• **Colored geometric primitive data**:
═══
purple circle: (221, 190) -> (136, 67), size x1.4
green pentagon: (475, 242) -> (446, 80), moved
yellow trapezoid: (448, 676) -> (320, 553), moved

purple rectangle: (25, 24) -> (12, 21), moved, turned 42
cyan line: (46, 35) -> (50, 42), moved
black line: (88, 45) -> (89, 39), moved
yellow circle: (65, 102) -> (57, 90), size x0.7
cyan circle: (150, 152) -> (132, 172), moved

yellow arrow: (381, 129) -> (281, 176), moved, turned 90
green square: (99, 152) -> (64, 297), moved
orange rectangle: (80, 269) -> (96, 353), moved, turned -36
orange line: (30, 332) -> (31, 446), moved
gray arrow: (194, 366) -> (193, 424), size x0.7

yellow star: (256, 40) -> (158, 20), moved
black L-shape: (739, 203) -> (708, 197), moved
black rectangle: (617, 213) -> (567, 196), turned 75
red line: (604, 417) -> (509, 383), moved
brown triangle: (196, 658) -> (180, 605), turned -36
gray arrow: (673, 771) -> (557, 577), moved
═══
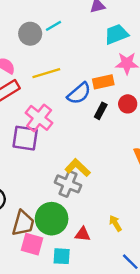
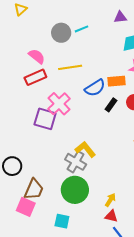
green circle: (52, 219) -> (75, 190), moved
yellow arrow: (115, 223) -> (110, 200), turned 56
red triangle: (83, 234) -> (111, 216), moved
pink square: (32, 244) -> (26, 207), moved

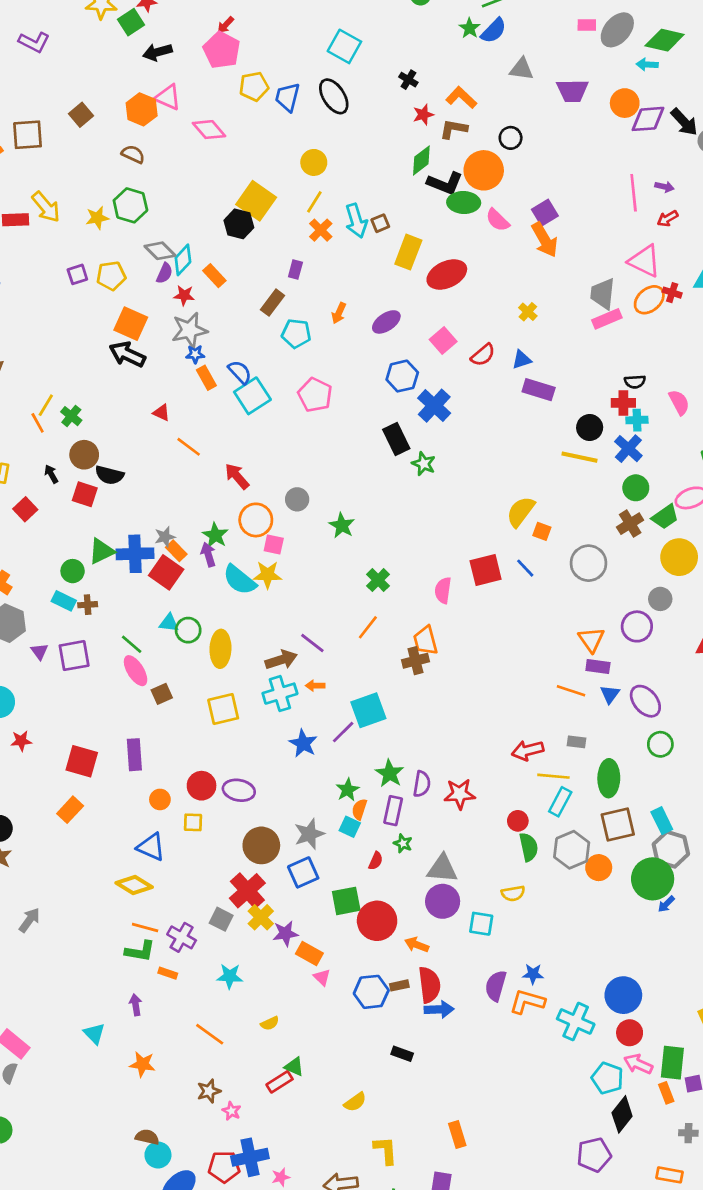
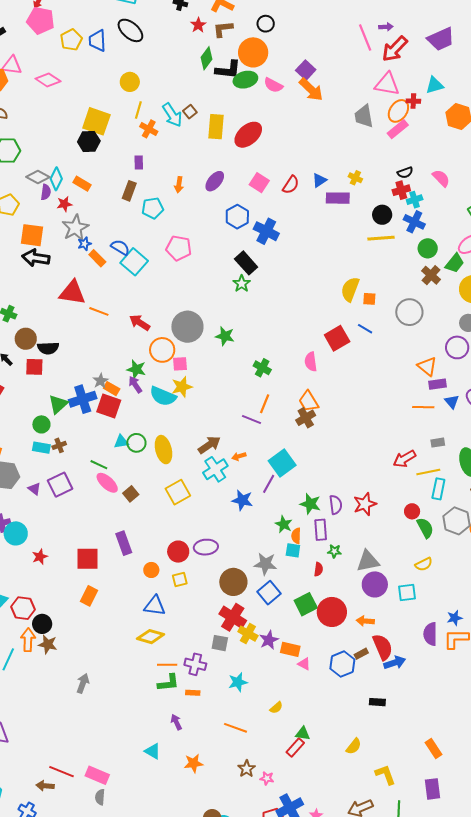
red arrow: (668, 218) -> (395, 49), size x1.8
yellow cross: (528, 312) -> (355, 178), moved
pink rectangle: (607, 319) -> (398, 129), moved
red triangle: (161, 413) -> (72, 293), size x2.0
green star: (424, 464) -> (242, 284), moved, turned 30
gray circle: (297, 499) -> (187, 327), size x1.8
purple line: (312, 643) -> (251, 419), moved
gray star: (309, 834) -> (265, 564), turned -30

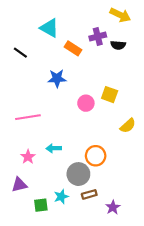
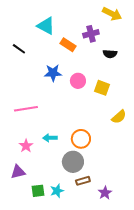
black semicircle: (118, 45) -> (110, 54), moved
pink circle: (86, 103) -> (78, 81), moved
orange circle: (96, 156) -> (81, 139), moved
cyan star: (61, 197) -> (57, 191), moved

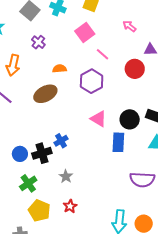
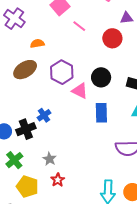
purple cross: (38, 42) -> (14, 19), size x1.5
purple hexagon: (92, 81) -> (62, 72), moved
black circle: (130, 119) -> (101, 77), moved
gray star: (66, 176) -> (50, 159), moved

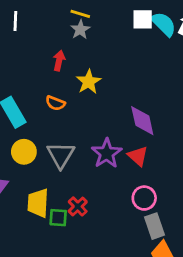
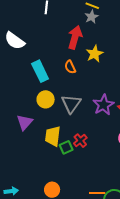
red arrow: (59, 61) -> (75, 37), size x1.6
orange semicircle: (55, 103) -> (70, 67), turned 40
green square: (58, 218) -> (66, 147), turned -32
═══
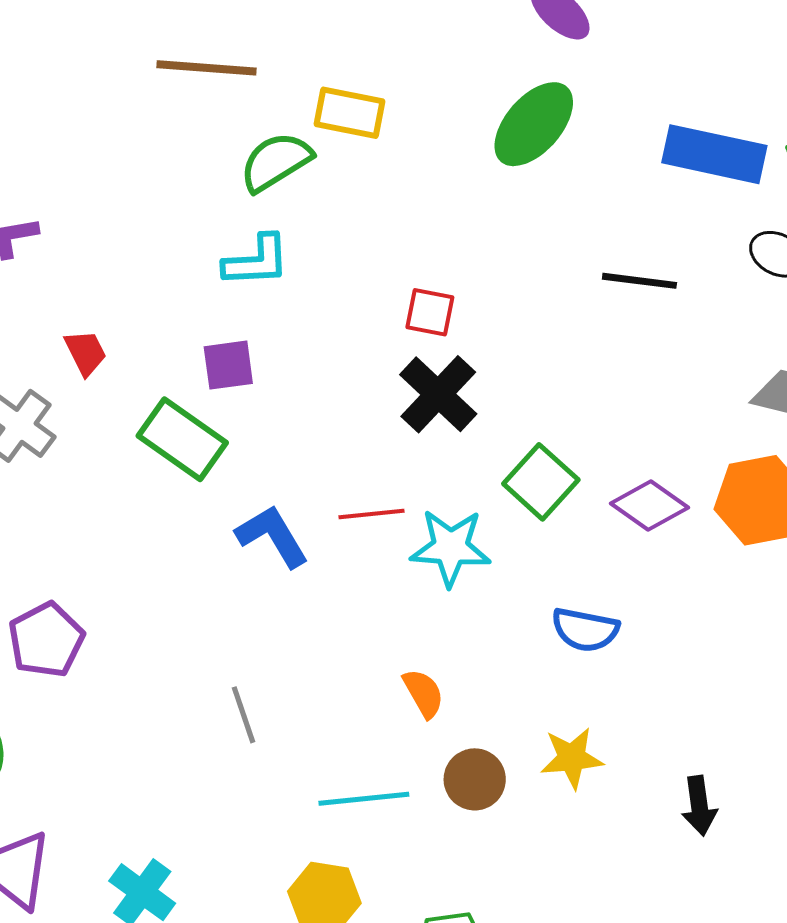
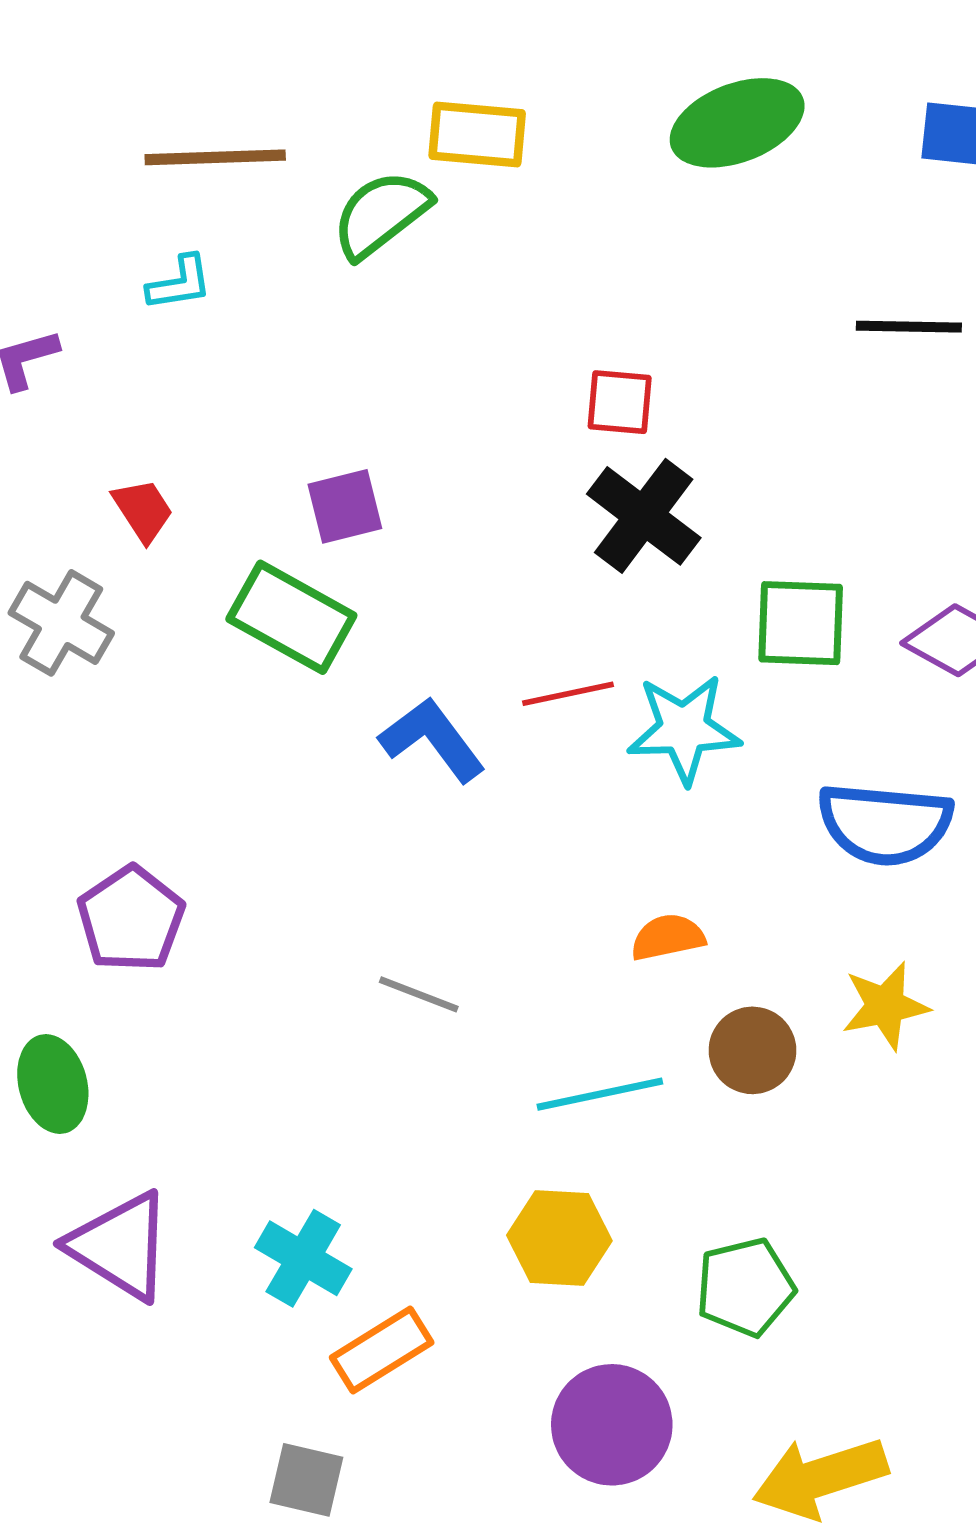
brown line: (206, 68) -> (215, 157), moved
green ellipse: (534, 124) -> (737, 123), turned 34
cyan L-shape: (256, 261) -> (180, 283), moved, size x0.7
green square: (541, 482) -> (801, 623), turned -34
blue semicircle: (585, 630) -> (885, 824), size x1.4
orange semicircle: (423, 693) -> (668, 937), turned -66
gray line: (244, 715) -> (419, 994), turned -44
═══
• **What you have to do**:
From the entries above, print the lines beginning at the one with "cyan circle: (150, 152) -> (132, 172), moved" and stopping after the one with "gray arrow: (673, 771) -> (557, 577), moved", exactly as written and with nothing else.

• **Solution to this task**:
cyan circle: (150, 152) -> (132, 172), moved

yellow arrow: (381, 129) -> (281, 176), moved, turned 90
green square: (99, 152) -> (64, 297), moved
orange rectangle: (80, 269) -> (96, 353), moved, turned -36
orange line: (30, 332) -> (31, 446), moved
gray arrow: (194, 366) -> (193, 424), size x0.7

yellow star: (256, 40) -> (158, 20), moved
black L-shape: (739, 203) -> (708, 197), moved
black rectangle: (617, 213) -> (567, 196), turned 75
red line: (604, 417) -> (509, 383), moved
brown triangle: (196, 658) -> (180, 605), turned -36
gray arrow: (673, 771) -> (557, 577), moved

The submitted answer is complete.